▶ [Stated goal]:
Rewrite these rows, switching every "Skopje" to "Sofia" and leaving everything else unchanged.
-- Start Exercise materials --
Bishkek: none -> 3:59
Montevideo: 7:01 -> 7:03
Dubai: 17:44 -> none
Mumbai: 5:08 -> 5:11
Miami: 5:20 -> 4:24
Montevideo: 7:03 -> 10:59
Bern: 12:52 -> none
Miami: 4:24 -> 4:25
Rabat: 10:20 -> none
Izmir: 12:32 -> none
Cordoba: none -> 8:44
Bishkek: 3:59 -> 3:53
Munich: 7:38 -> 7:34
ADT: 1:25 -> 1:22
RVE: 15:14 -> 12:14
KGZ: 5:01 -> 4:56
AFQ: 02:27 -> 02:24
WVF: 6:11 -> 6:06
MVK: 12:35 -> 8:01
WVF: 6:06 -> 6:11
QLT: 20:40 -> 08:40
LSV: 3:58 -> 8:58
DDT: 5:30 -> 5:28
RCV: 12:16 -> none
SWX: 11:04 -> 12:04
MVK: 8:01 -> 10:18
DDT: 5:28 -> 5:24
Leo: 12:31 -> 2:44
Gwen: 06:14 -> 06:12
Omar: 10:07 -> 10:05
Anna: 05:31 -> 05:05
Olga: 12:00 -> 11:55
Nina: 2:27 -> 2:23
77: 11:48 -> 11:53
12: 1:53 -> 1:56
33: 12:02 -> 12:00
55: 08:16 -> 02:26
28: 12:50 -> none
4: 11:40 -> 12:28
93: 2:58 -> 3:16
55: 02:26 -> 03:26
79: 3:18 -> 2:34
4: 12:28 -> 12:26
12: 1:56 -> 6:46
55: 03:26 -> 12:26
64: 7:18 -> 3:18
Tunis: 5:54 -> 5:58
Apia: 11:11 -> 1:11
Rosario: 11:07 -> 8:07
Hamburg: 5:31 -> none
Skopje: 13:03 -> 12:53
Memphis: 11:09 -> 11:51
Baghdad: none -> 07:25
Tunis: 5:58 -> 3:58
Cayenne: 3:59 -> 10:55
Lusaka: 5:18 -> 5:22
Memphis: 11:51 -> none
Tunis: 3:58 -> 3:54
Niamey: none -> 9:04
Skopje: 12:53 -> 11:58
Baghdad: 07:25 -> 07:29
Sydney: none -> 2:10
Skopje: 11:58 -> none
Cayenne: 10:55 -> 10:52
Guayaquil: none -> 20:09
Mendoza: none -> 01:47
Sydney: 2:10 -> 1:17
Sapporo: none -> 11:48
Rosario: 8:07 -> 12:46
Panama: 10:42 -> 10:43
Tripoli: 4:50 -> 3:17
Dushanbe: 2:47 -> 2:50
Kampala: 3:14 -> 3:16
-- End Exercise materials --
▶ [Exercise answer]:
Bishkek: none -> 3:59
Montevideo: 7:01 -> 7:03
Dubai: 17:44 -> none
Mumbai: 5:08 -> 5:11
Miami: 5:20 -> 4:24
Montevideo: 7:03 -> 10:59
Bern: 12:52 -> none
Miami: 4:24 -> 4:25
Rabat: 10:20 -> none
Izmir: 12:32 -> none
Cordoba: none -> 8:44
Bishkek: 3:59 -> 3:53
Munich: 7:38 -> 7:34
ADT: 1:25 -> 1:22
RVE: 15:14 -> 12:14
KGZ: 5:01 -> 4:56
AFQ: 02:27 -> 02:24
WVF: 6:11 -> 6:06
MVK: 12:35 -> 8:01
WVF: 6:06 -> 6:11
QLT: 20:40 -> 08:40
LSV: 3:58 -> 8:58
DDT: 5:30 -> 5:28
RCV: 12:16 -> none
SWX: 11:04 -> 12:04
MVK: 8:01 -> 10:18
DDT: 5:28 -> 5:24
Leo: 12:31 -> 2:44
Gwen: 06:14 -> 06:12
Omar: 10:07 -> 10:05
Anna: 05:31 -> 05:05
Olga: 12:00 -> 11:55
Nina: 2:27 -> 2:23
77: 11:48 -> 11:53
12: 1:53 -> 1:56
33: 12:02 -> 12:00
55: 08:16 -> 02:26
28: 12:50 -> none
4: 11:40 -> 12:28
93: 2:58 -> 3:16
55: 02:26 -> 03:26
79: 3:18 -> 2:34
4: 12:28 -> 12:26
12: 1:56 -> 6:46
55: 03:26 -> 12:26
64: 7:18 -> 3:18
Tunis: 5:54 -> 5:58
Apia: 11:11 -> 1:11
Rosario: 11:07 -> 8:07
Hamburg: 5:31 -> none
Sofia: 13:03 -> 12:53
Memphis: 11:09 -> 11:51
Baghdad: none -> 07:25
Tunis: 5:58 -> 3:58
Cayenne: 3:59 -> 10:55
Lusaka: 5:18 -> 5:22
Memphis: 11:51 -> none
Tunis: 3:58 -> 3:54
Niamey: none -> 9:04
Sofia: 12:53 -> 11:58
Baghdad: 07:25 -> 07:29
Sydney: none -> 2:10
Sofia: 11:58 -> none
Cayenne: 10:55 -> 10:52
Guayaquil: none -> 20:09
Mendoza: none -> 01:47
Sydney: 2:10 -> 1:17
Sapporo: none -> 11:48
Rosario: 8:07 -> 12:46
Panama: 10:42 -> 10:43
Tripoli: 4:50 -> 3:17
Dushanbe: 2:47 -> 2:50
Kampala: 3:14 -> 3:16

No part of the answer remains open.